[Records contained in a dataset]
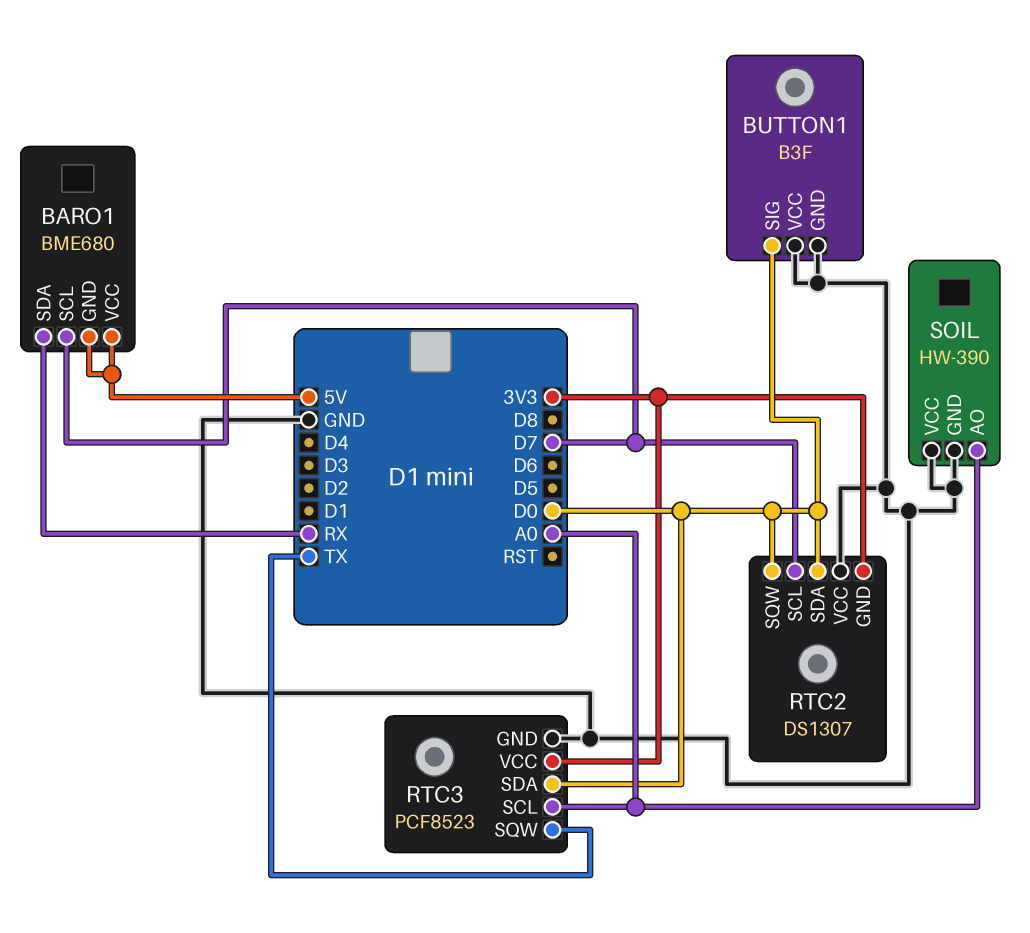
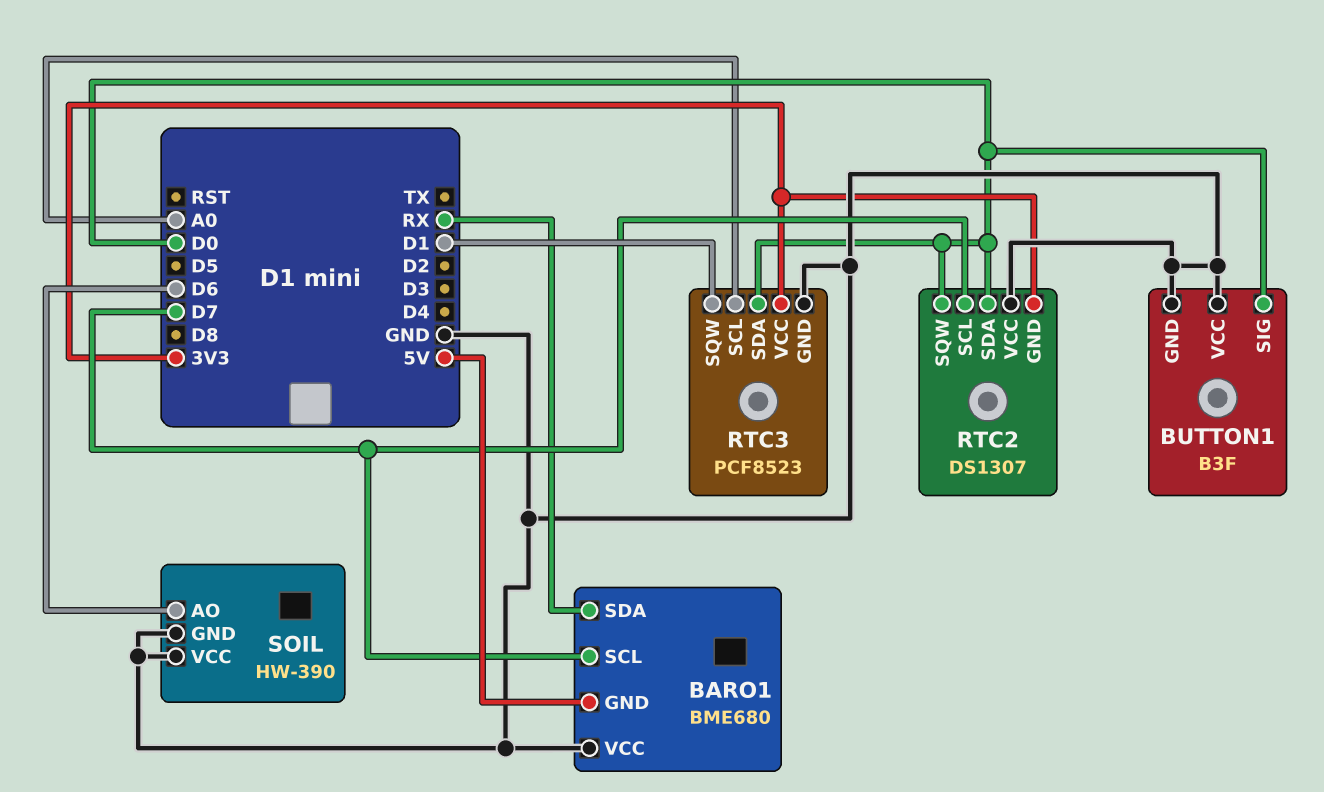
BARO1 pin VCC: 5V -> GND
RTC3 pin SQW: TX -> D1
SOIL pin AO: A0 -> D6

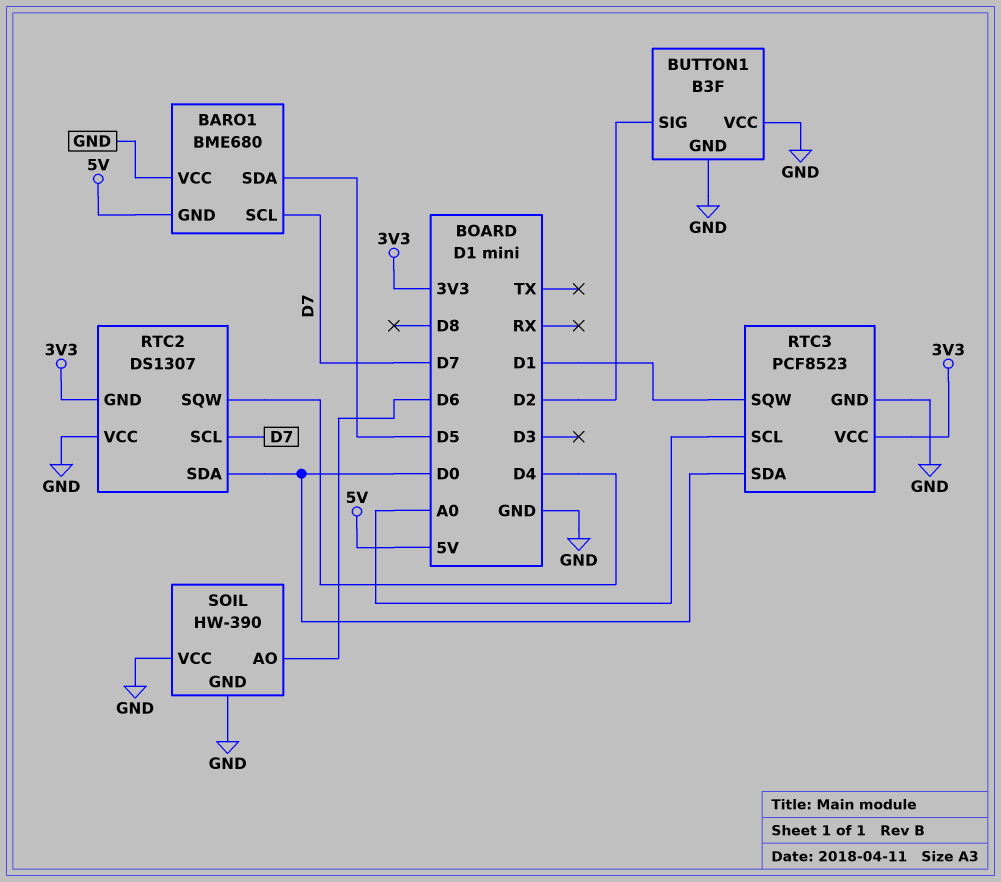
BARO1 pin SDA: RX -> D5
BUTTON1 pin SIG: D0 -> D2
RTC2 pin SQW: D0 -> D4

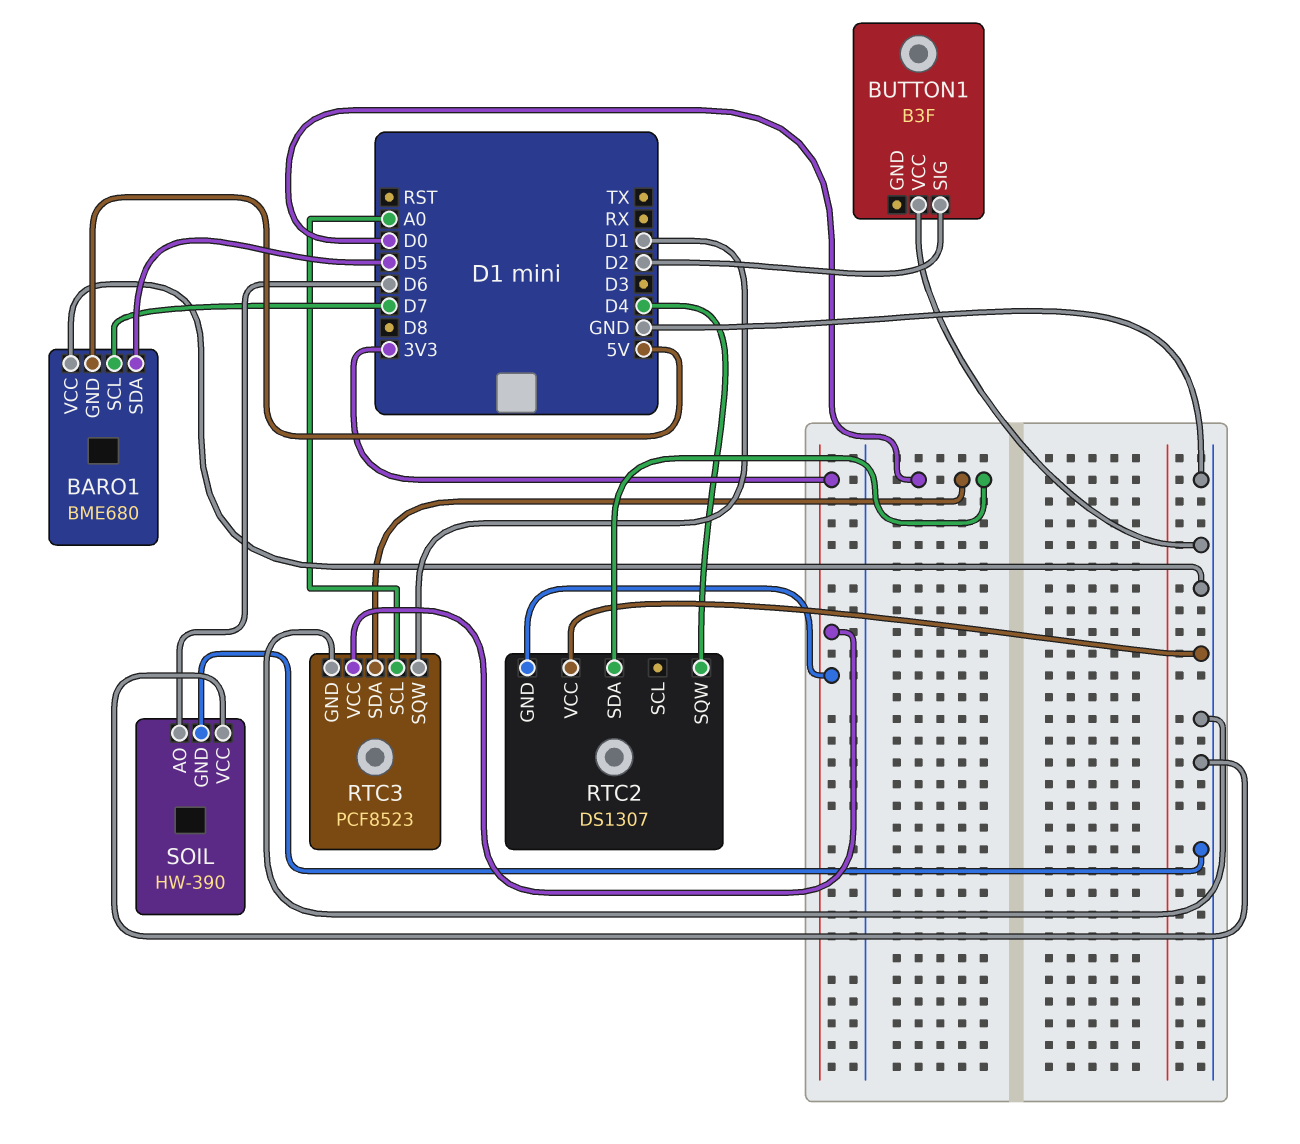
BUTTON1 pin GND: GND -> none
RTC2 pin SCL: D7 -> none

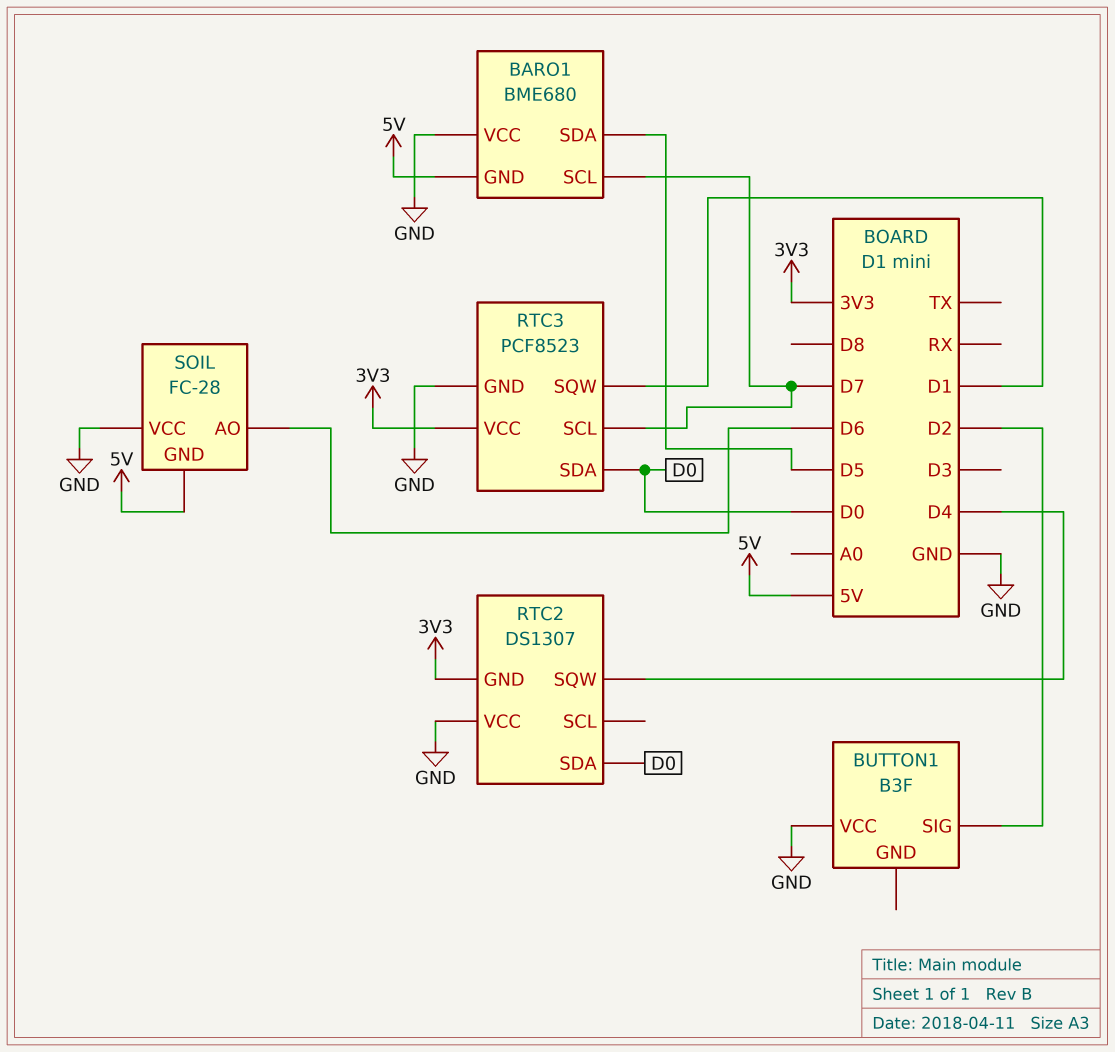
RTC3 pin SCL: A0 -> D7
SOIL: HW-390 -> FC-28
SOIL pin GND: GND -> 5V

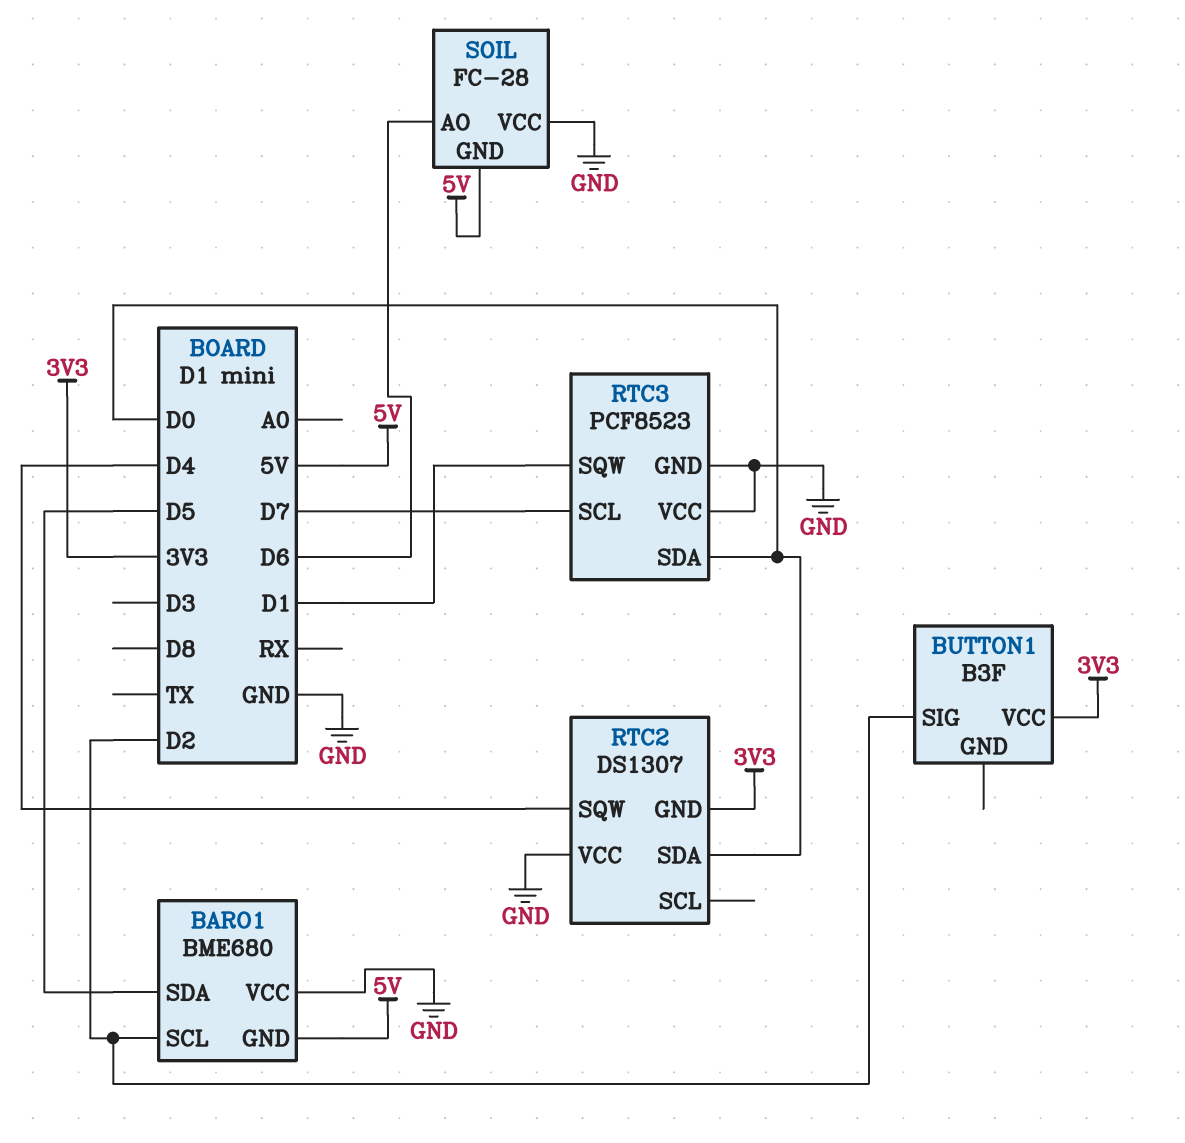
BARO1 pin SCL: D7 -> D2
BUTTON1 pin VCC: GND -> 3V3
RTC3 pin VCC: 3V3 -> GND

▶ _Task statement_: Which lines of the records above contain the word "SOIL"? Copy each of them.

▶ _Response to the task_:
SOIL pin AO: A0 -> D6
SOIL: HW-390 -> FC-28
SOIL pin GND: GND -> 5V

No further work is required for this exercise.